(Dataset records)

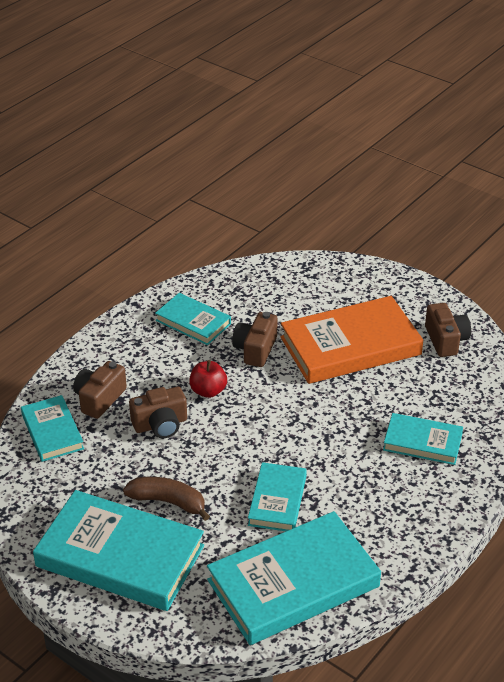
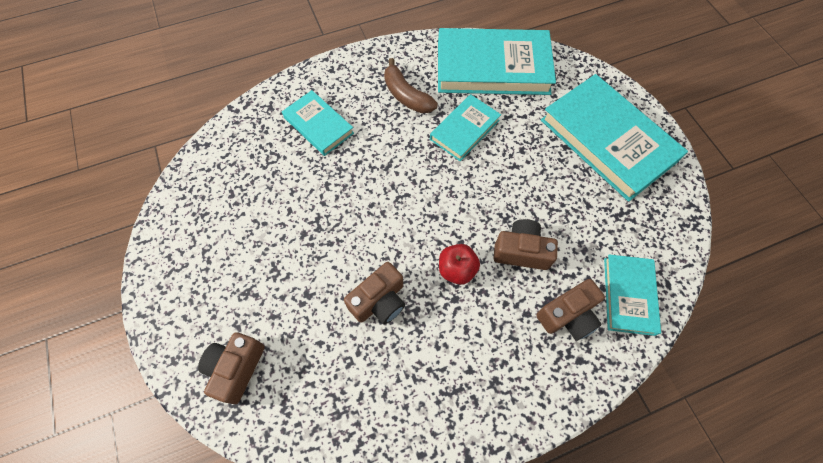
camera: 150 degrees left, 25 degrees up
(168, 502) = (550, 168): brown banana -> brown banana (406, 95)
(193, 322) = (418, 381): turquoise book -> none
(350, 346) = (288, 255): orange book -> none
(445, 340) = (201, 216): brown camera -> brown camera (236, 368)

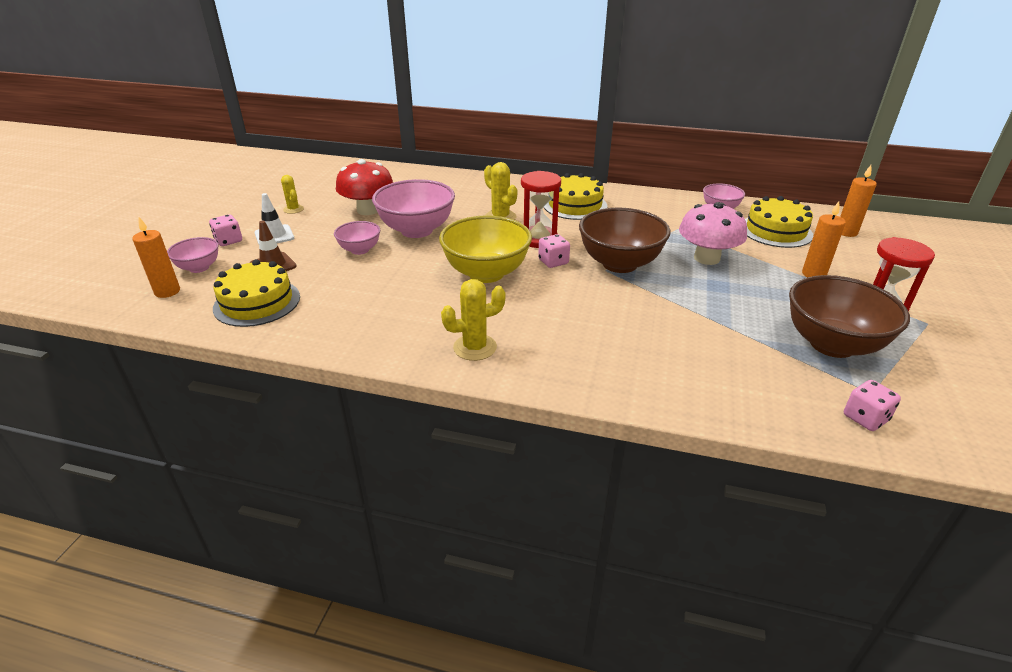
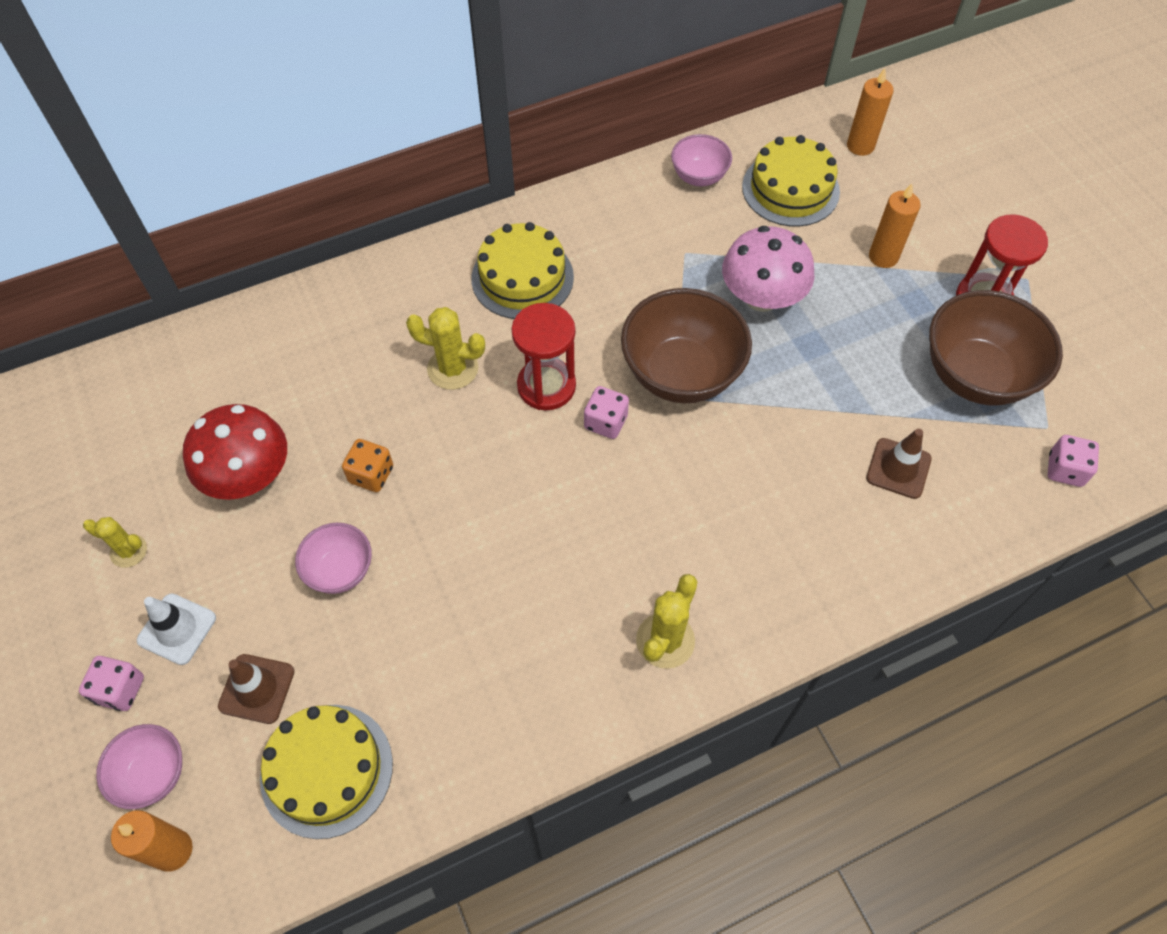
camera: 40 degrees left, 25 degrees up
(416, 230) = (371, 474): pink bowl -> orange dice
(486, 273) = (550, 501): yellow bowl -> none
(720, 356) = (898, 468): none -> brown traffic cone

(End Dataset records)

Lines in the data that hold "none" must be located and copied.

Answer to this problem:
(193, 322) = (418, 381): turquoise book -> none
(350, 346) = (288, 255): orange book -> none
(486, 273) = (550, 501): yellow bowl -> none
(720, 356) = (898, 468): none -> brown traffic cone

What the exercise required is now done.